- **PROBLEM STATEMENT**
In your copy, leave out the pictures and repeat the entries below exactly.

#####

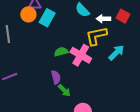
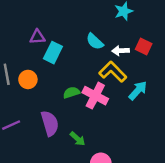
orange circle: (28, 14) -> (28, 79), moved
yellow L-shape: (96, 36) -> (113, 72), turned 60
purple semicircle: (56, 77) -> (50, 123), moved, size x1.5

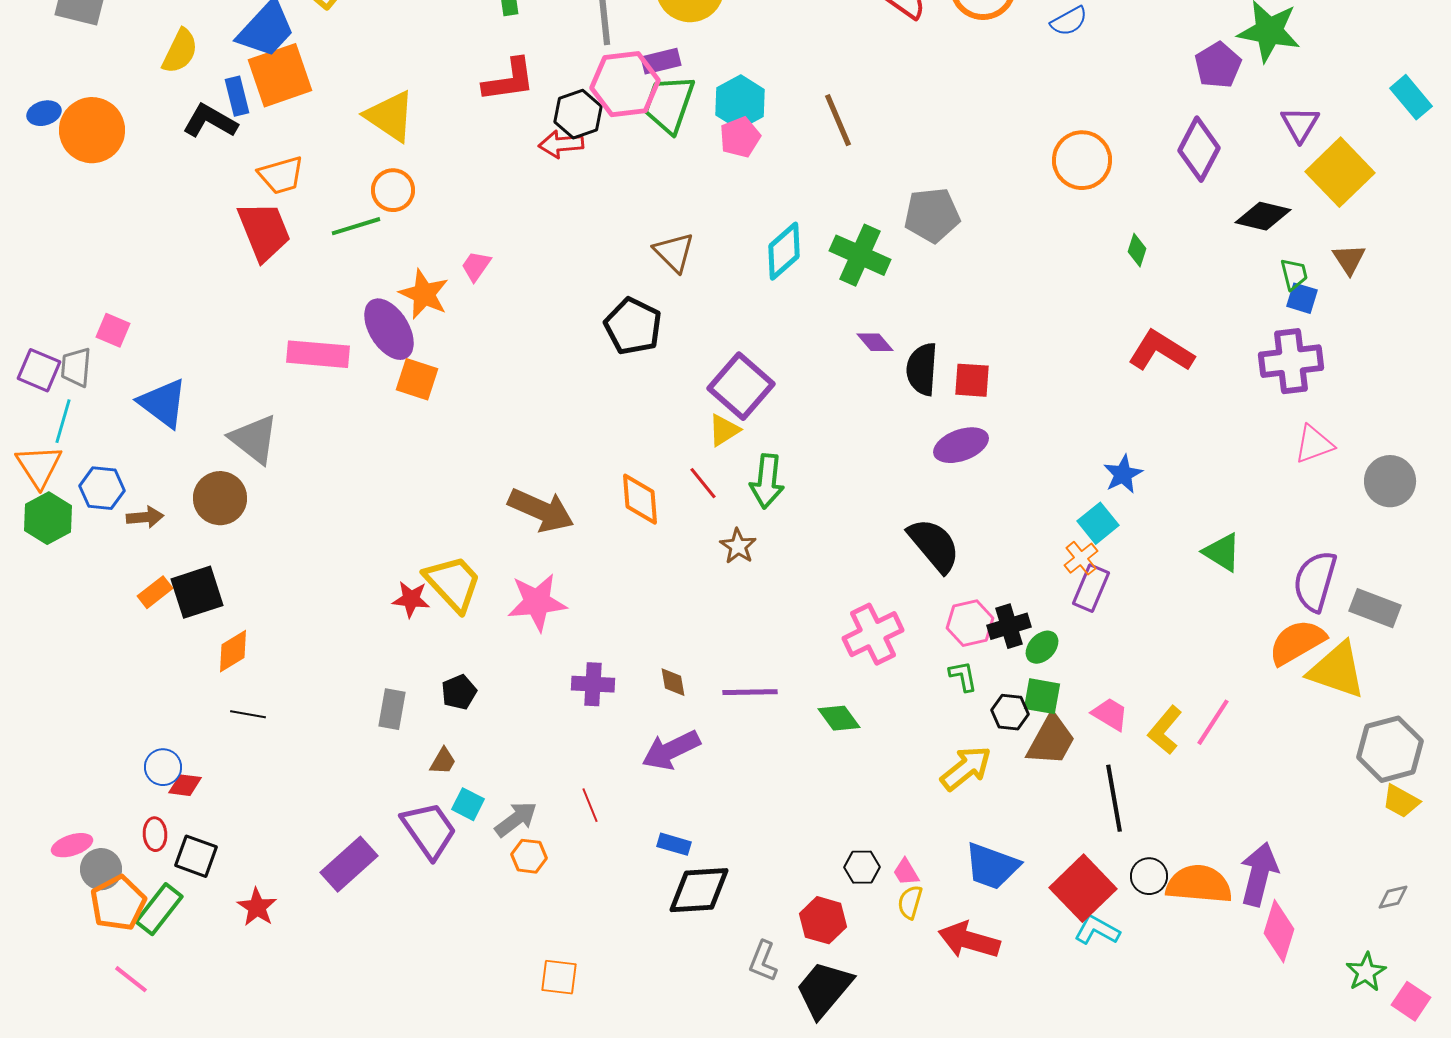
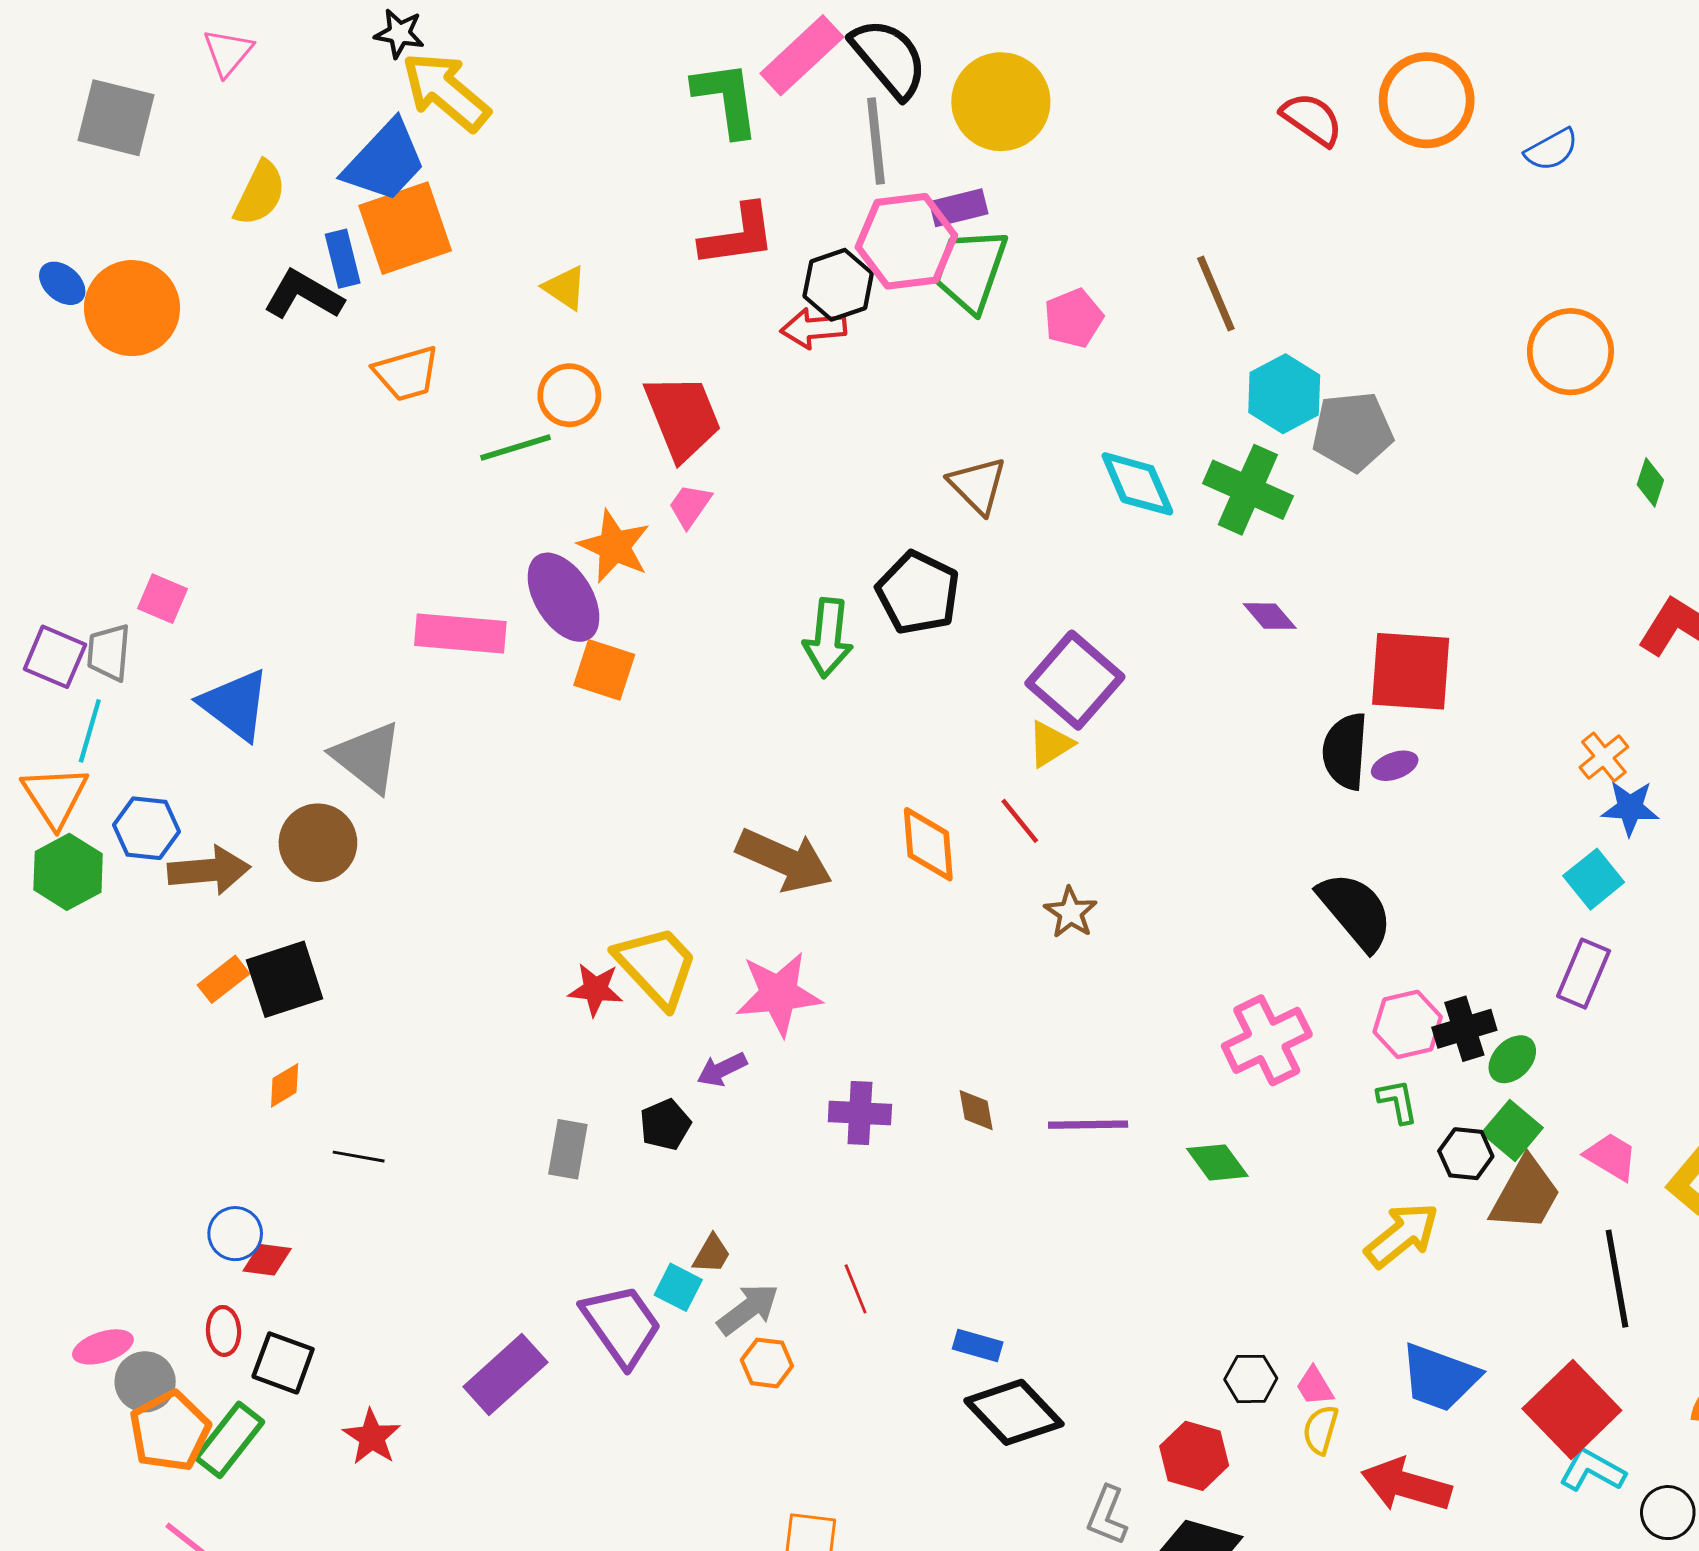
cyan hexagon: (740, 102) -> (1284, 394), moved
blue ellipse: (44, 113) -> (62, 283), turned 56
yellow triangle: (390, 116) -> (565, 288), size x0.6
red trapezoid: (264, 231) -> (683, 417), moved
cyan diamond: (784, 251) -> (1137, 484), turned -72
black semicircle: (922, 369) -> (1345, 751), moved
red square: (972, 380) -> (1411, 671), size x1.6
purple ellipse: (961, 445) -> (1395, 766), size x0.6
blue star: (1123, 474) -> (1630, 808), turned 30
green arrow: (767, 481) -> (828, 638), moved
brown arrow: (145, 517) -> (209, 870), size x1.5
orange cross: (1081, 558) -> (1604, 757), moved
orange diamond: (233, 651) -> (285, 1085), moved, size x0.7
green square: (1042, 696) -> (1512, 1130), turned 30
purple arrow: (671, 750) -> (722, 1069), moved, size x0.6
brown trapezoid: (443, 761) -> (712, 1254), moved
black circle: (1149, 876) -> (1668, 1513), moved
black diamond: (699, 890) -> (1014, 1412), turned 50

#####

- **SOLUTION TO THE PROBLEM**
orange circle: (28, 14) -> (28, 79), moved
yellow L-shape: (96, 36) -> (113, 72), turned 60
purple semicircle: (56, 77) -> (50, 123), moved, size x1.5

cyan hexagon: (740, 102) -> (1284, 394), moved
blue ellipse: (44, 113) -> (62, 283), turned 56
yellow triangle: (390, 116) -> (565, 288), size x0.6
red trapezoid: (264, 231) -> (683, 417), moved
cyan diamond: (784, 251) -> (1137, 484), turned -72
black semicircle: (922, 369) -> (1345, 751), moved
red square: (972, 380) -> (1411, 671), size x1.6
purple ellipse: (961, 445) -> (1395, 766), size x0.6
blue star: (1123, 474) -> (1630, 808), turned 30
green arrow: (767, 481) -> (828, 638), moved
brown arrow: (145, 517) -> (209, 870), size x1.5
orange cross: (1081, 558) -> (1604, 757), moved
orange diamond: (233, 651) -> (285, 1085), moved, size x0.7
green square: (1042, 696) -> (1512, 1130), turned 30
purple arrow: (671, 750) -> (722, 1069), moved, size x0.6
brown trapezoid: (443, 761) -> (712, 1254), moved
black circle: (1149, 876) -> (1668, 1513), moved
black diamond: (699, 890) -> (1014, 1412), turned 50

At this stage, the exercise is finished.